Instructions for the task → Where the word "turquoise" appears in a line below, copy the whole line.

[Before-and-after object listings]
┄┄┄┄┄┄┄┄┄┄

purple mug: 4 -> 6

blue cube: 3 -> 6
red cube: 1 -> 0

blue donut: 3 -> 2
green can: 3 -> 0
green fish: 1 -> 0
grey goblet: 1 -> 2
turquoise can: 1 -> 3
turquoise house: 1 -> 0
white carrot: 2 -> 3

┄┄┄┄┄┄┄┄┄┄

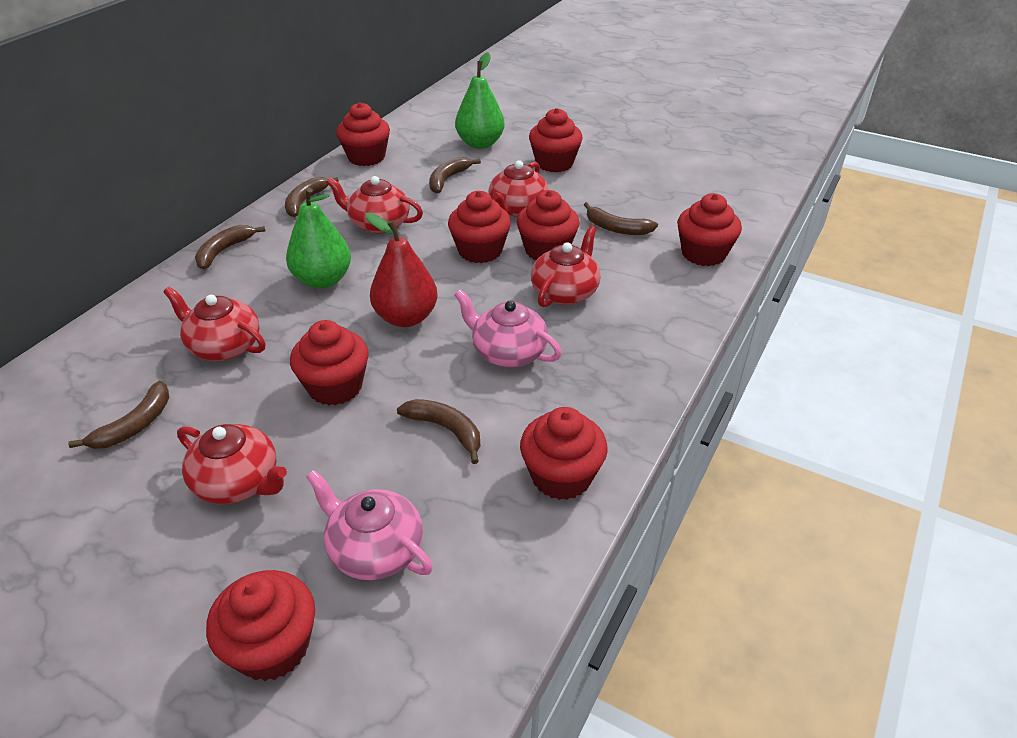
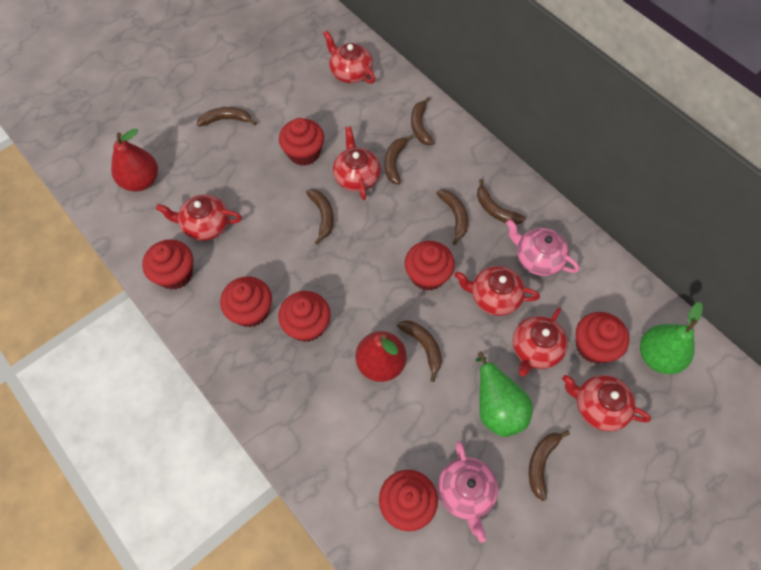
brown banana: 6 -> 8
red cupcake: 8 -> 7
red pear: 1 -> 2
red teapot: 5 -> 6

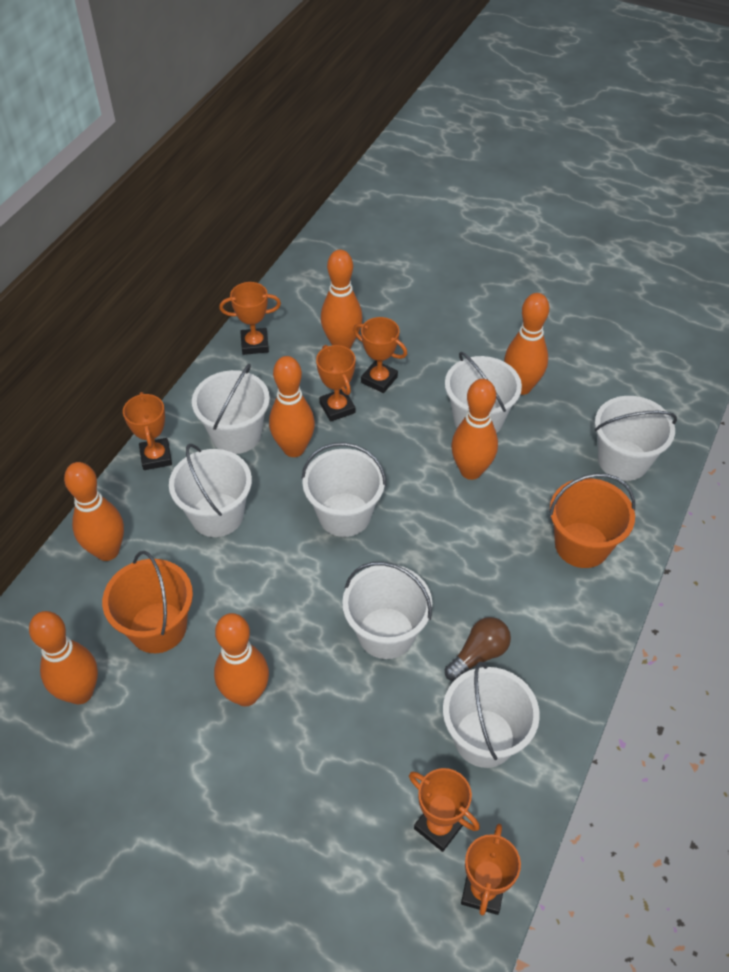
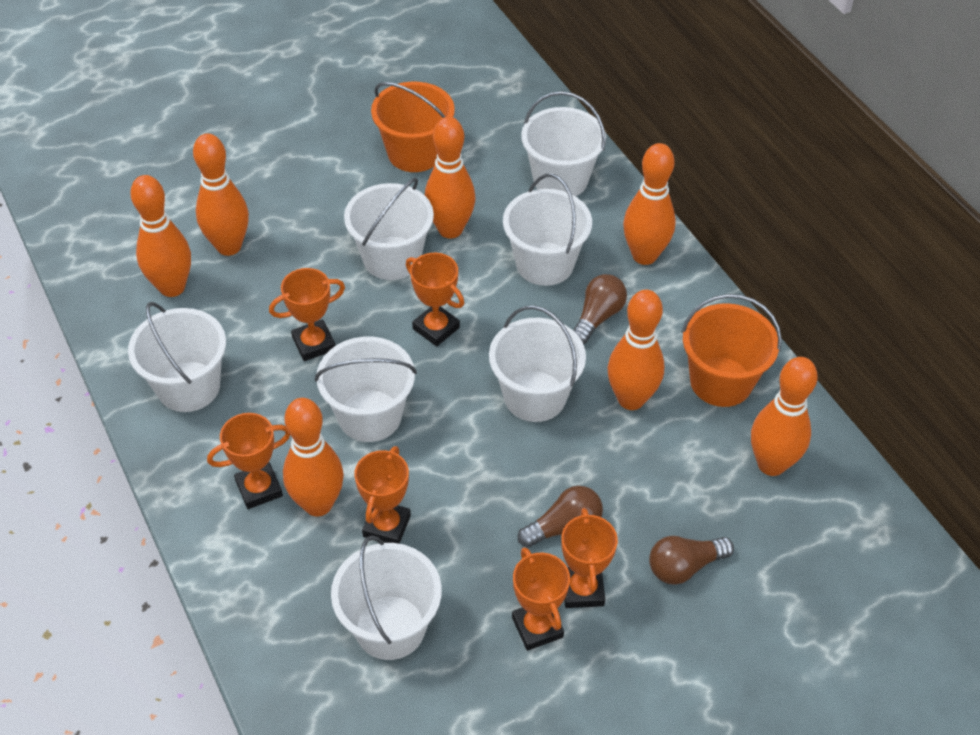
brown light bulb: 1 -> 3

┄┄┄┄┄┄┄┄┄┄

Response to this task →
turquoise can: 1 -> 3
turquoise house: 1 -> 0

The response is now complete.